**TASK TO COMPLETE:** Restate the data below word for word. Skip any images it contains.

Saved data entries
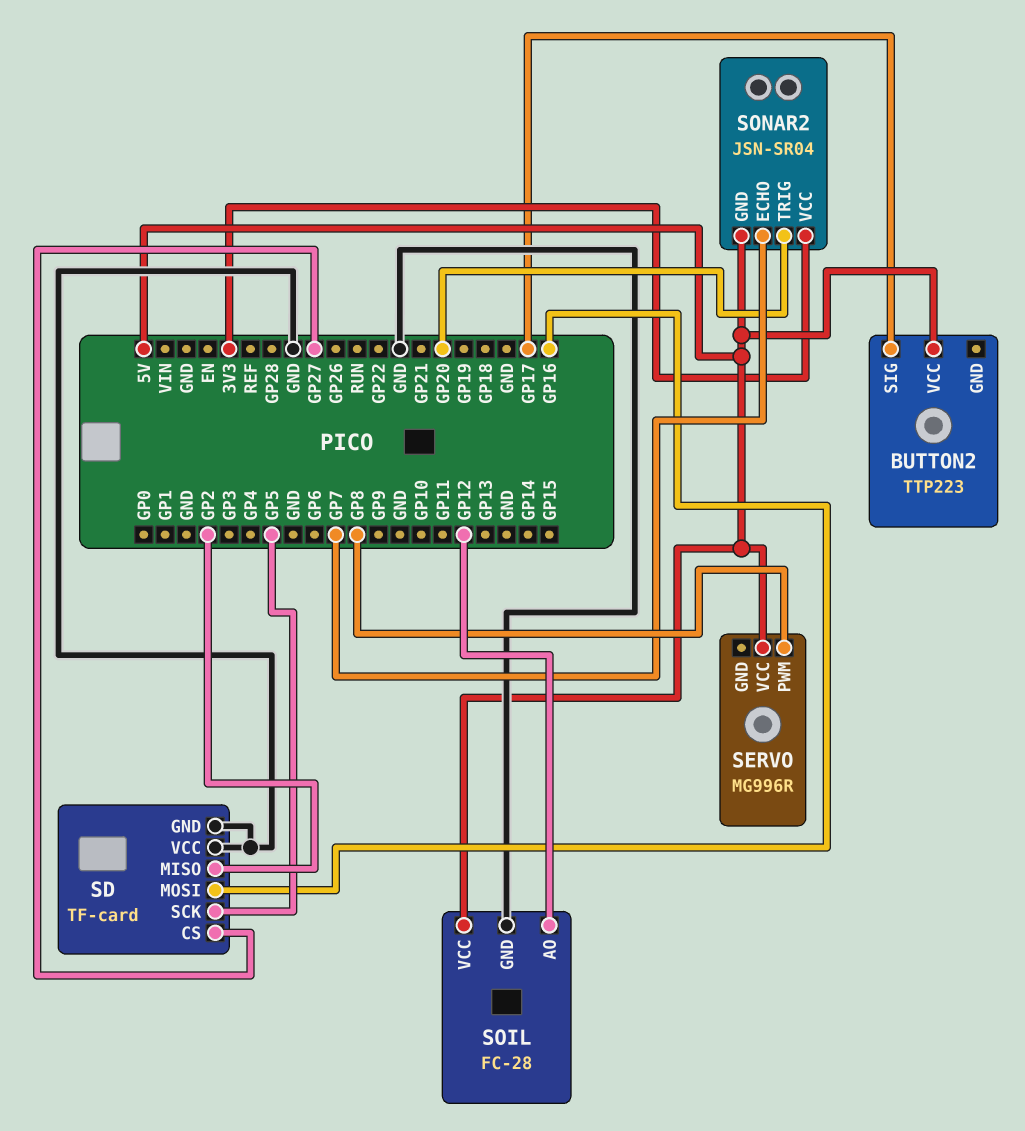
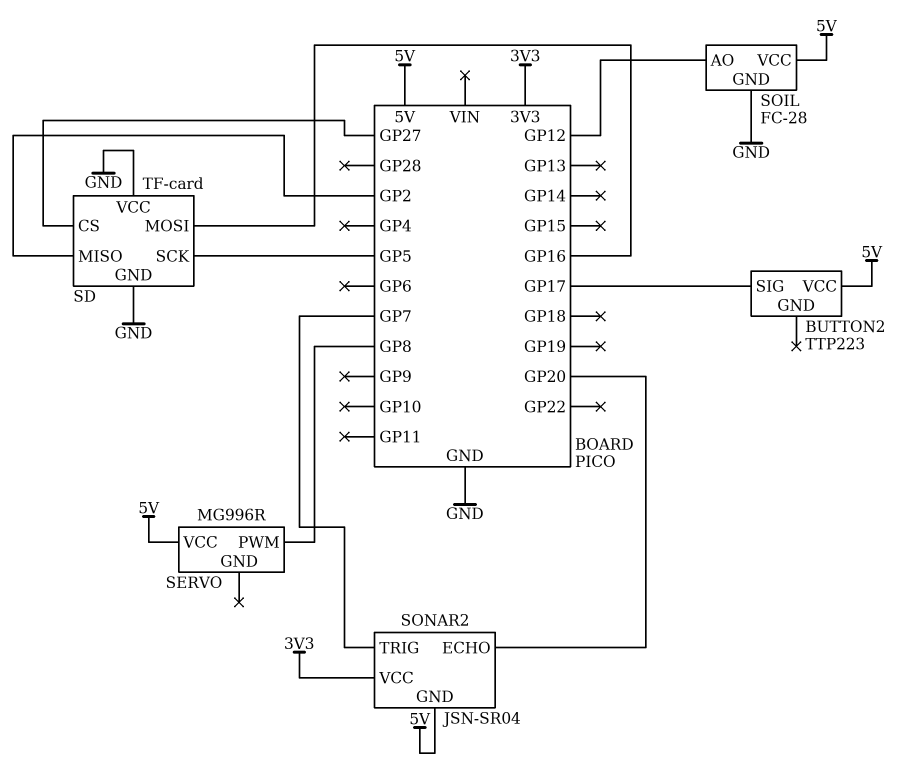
SONAR2 pin ECHO: GP7 -> GP20
SONAR2 pin TRIG: GP20 -> GP7

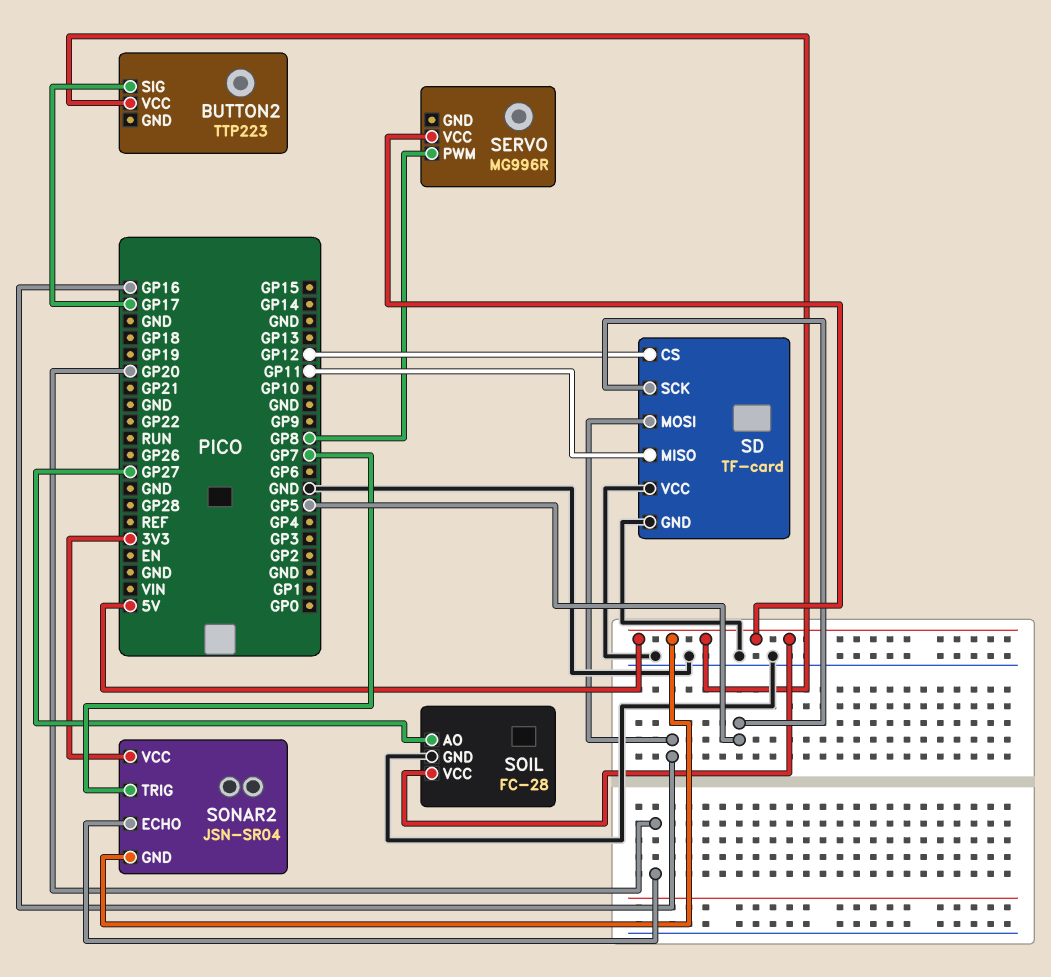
SD pin CS: GP27 -> GP12
SD pin MISO: GP2 -> GP11
SOIL pin AO: GP12 -> GP27

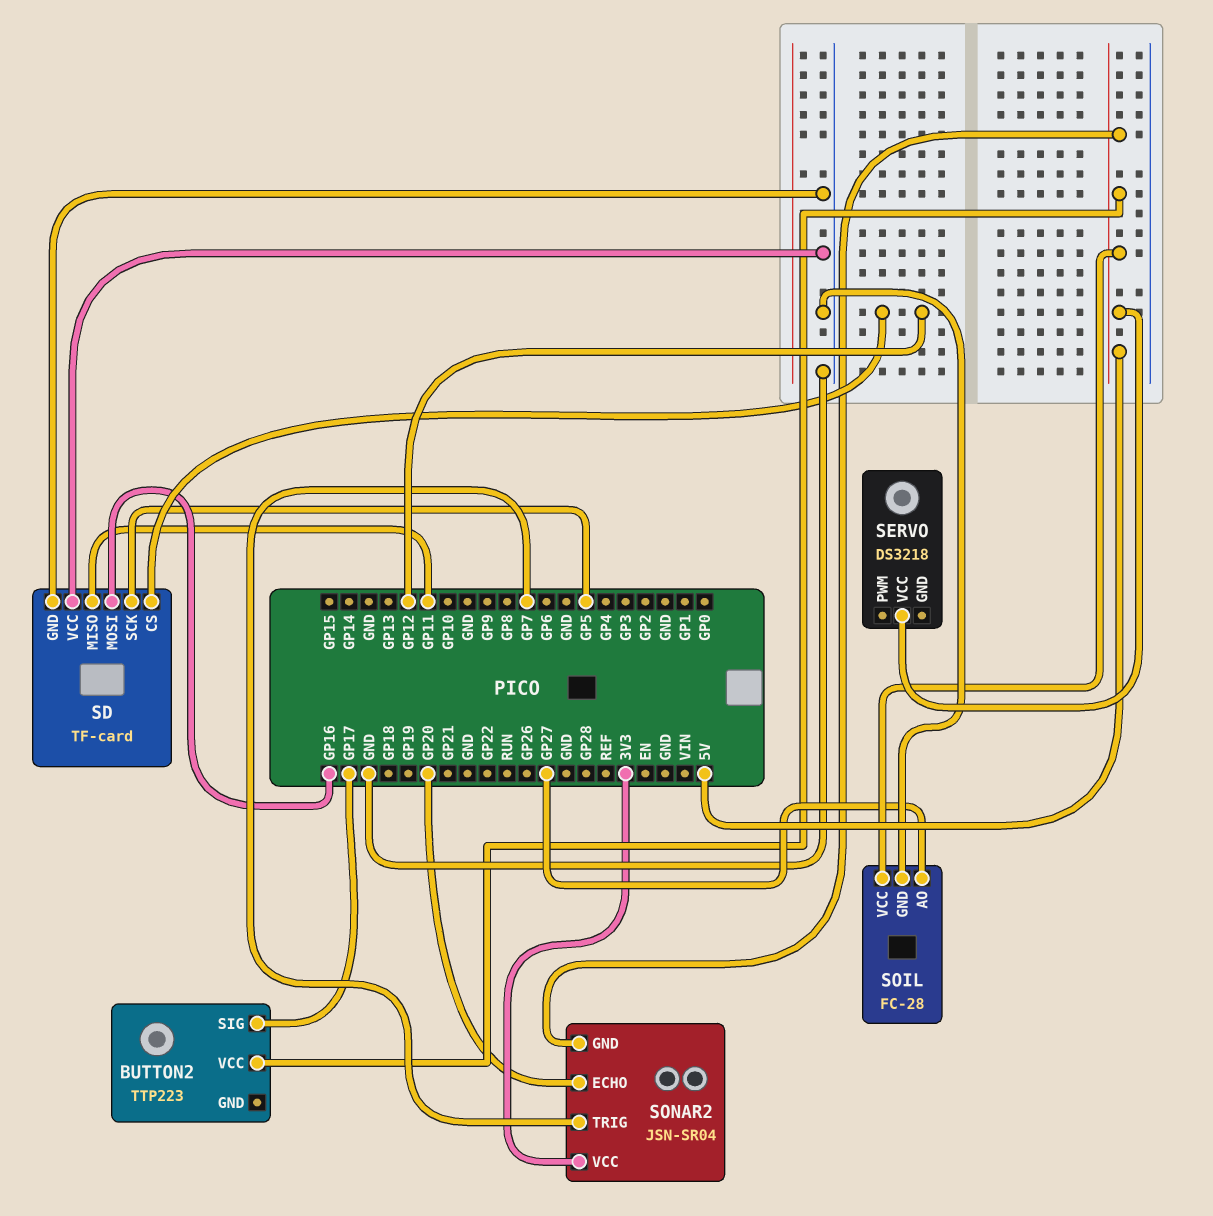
SERVO: MG996R -> DS3218
SERVO pin PWM: GP8 -> none

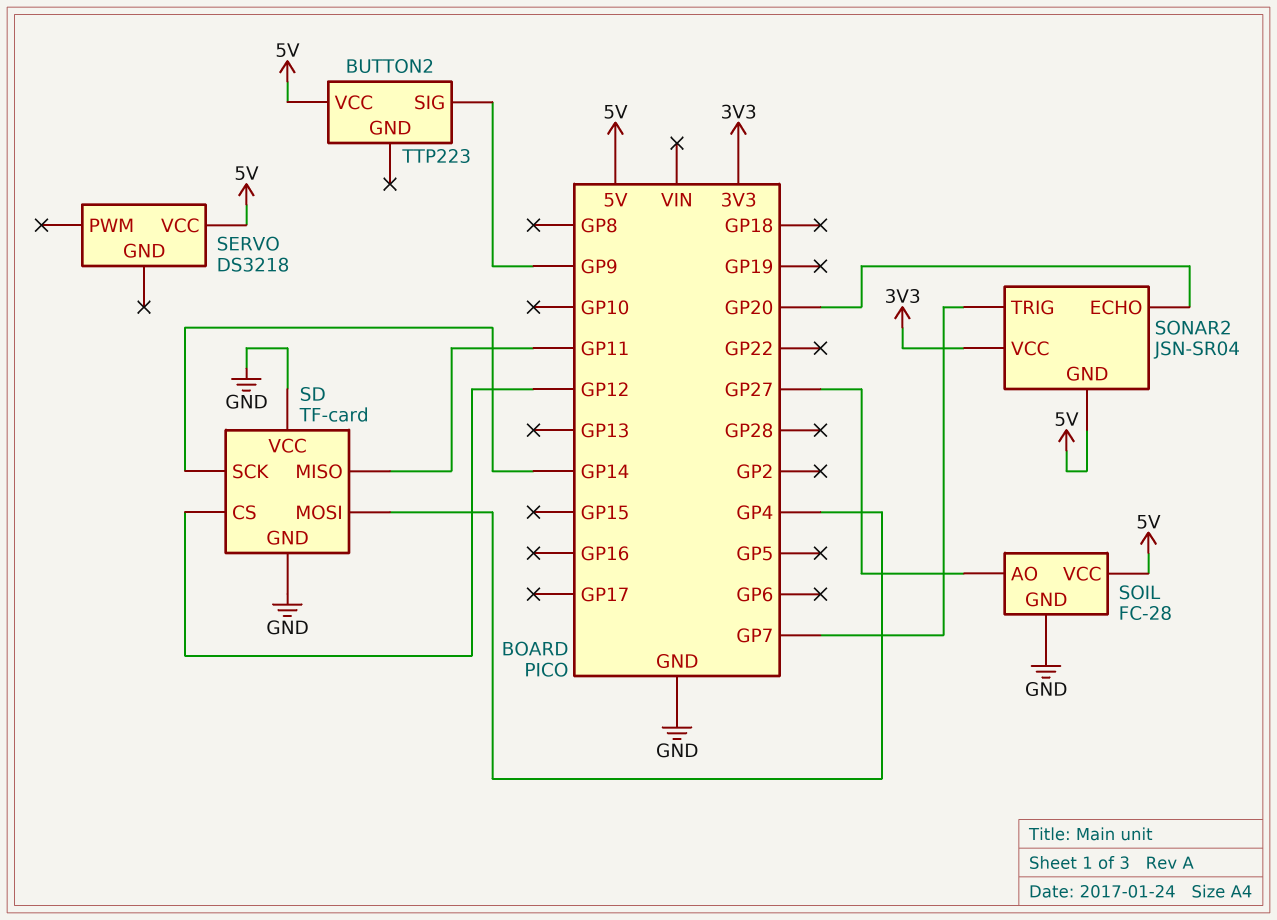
BUTTON2 pin SIG: GP17 -> GP9
SD pin MOSI: GP16 -> GP4
SD pin SCK: GP5 -> GP14

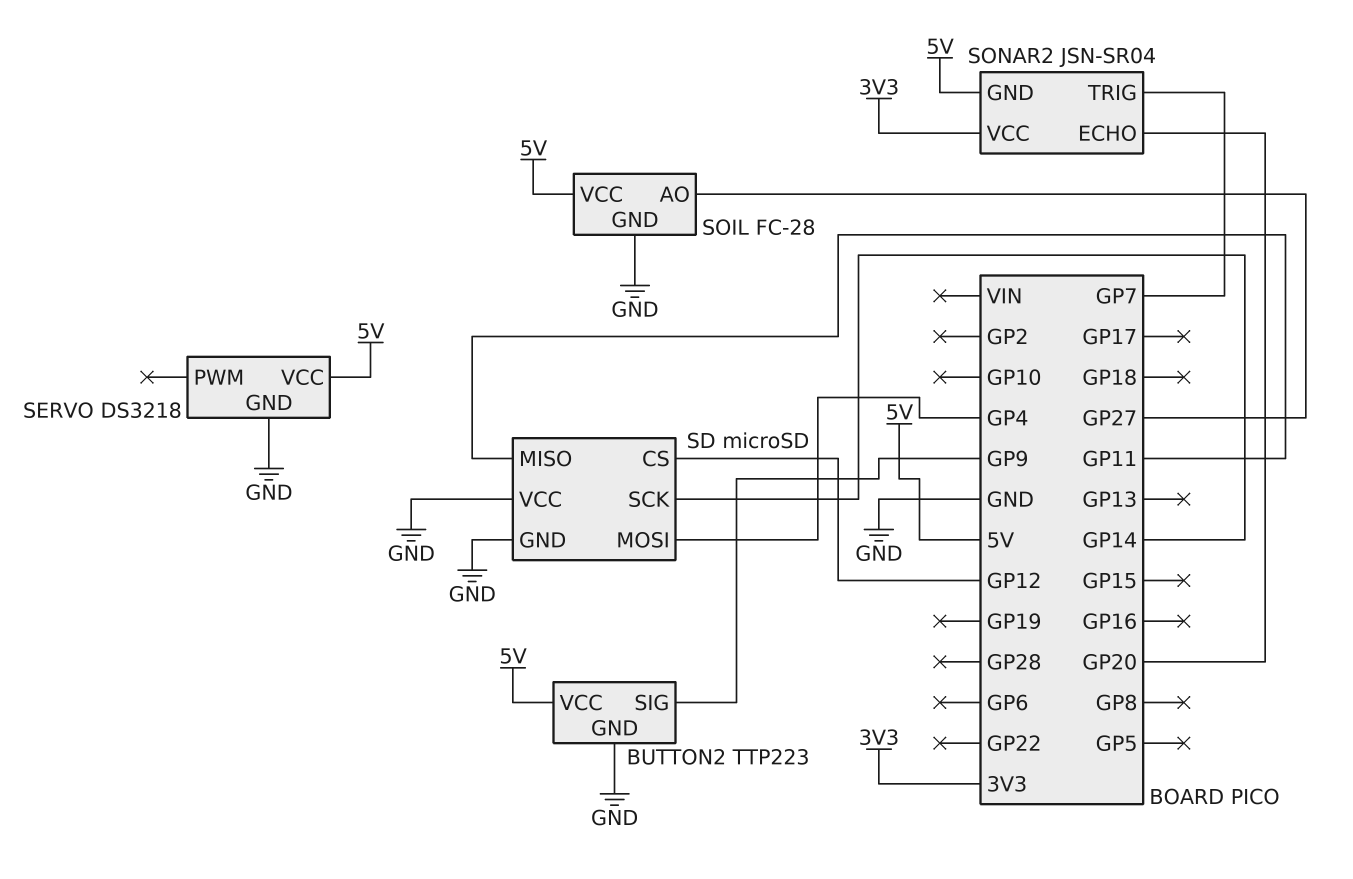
BUTTON2 pin GND: none -> GND
SD: TF-card -> microSD
SERVO pin GND: none -> GND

**YOUR RESPONSE:**
SONAR2 pin ECHO: GP7 -> GP20
SONAR2 pin TRIG: GP20 -> GP7

SD pin CS: GP27 -> GP12
SD pin MISO: GP2 -> GP11
SOIL pin AO: GP12 -> GP27

SERVO: MG996R -> DS3218
SERVO pin PWM: GP8 -> none

BUTTON2 pin SIG: GP17 -> GP9
SD pin MOSI: GP16 -> GP4
SD pin SCK: GP5 -> GP14

BUTTON2 pin GND: none -> GND
SD: TF-card -> microSD
SERVO pin GND: none -> GND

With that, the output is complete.